§ **TASK STATEMENT**: Copy every line below. Do not alter any of them.

(Detected change data)

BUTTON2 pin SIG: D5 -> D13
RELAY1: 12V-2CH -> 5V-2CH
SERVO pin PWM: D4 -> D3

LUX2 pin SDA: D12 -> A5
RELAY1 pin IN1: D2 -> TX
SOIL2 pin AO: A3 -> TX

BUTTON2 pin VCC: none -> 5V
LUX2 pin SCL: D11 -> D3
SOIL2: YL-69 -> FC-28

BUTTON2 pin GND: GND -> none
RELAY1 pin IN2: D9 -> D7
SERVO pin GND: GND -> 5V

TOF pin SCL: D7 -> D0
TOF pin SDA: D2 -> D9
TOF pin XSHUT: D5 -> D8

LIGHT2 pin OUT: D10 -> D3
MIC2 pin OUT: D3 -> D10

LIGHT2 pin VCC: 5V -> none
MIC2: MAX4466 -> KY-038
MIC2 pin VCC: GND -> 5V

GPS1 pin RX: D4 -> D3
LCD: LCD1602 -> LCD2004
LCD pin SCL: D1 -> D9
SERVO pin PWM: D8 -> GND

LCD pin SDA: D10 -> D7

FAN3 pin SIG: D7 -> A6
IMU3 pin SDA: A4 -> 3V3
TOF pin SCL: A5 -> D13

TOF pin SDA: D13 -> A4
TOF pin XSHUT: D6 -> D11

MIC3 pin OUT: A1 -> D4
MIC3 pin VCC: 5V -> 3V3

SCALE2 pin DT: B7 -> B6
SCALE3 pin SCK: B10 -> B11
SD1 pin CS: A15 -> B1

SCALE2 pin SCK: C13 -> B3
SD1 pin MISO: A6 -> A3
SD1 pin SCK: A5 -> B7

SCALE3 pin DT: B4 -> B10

§ **RESULT**:
BUTTON2 pin SIG: D5 -> D13
RELAY1: 12V-2CH -> 5V-2CH
SERVO pin PWM: D4 -> D3

LUX2 pin SDA: D12 -> A5
RELAY1 pin IN1: D2 -> TX
SOIL2 pin AO: A3 -> TX

BUTTON2 pin VCC: none -> 5V
LUX2 pin SCL: D11 -> D3
SOIL2: YL-69 -> FC-28

BUTTON2 pin GND: GND -> none
RELAY1 pin IN2: D9 -> D7
SERVO pin GND: GND -> 5V

TOF pin SCL: D7 -> D0
TOF pin SDA: D2 -> D9
TOF pin XSHUT: D5 -> D8

LIGHT2 pin OUT: D10 -> D3
MIC2 pin OUT: D3 -> D10

LIGHT2 pin VCC: 5V -> none
MIC2: MAX4466 -> KY-038
MIC2 pin VCC: GND -> 5V

GPS1 pin RX: D4 -> D3
LCD: LCD1602 -> LCD2004
LCD pin SCL: D1 -> D9
SERVO pin PWM: D8 -> GND

LCD pin SDA: D10 -> D7

FAN3 pin SIG: D7 -> A6
IMU3 pin SDA: A4 -> 3V3
TOF pin SCL: A5 -> D13

TOF pin SDA: D13 -> A4
TOF pin XSHUT: D6 -> D11

MIC3 pin OUT: A1 -> D4
MIC3 pin VCC: 5V -> 3V3

SCALE2 pin DT: B7 -> B6
SCALE3 pin SCK: B10 -> B11
SD1 pin CS: A15 -> B1

SCALE2 pin SCK: C13 -> B3
SD1 pin MISO: A6 -> A3
SD1 pin SCK: A5 -> B7

SCALE3 pin DT: B4 -> B10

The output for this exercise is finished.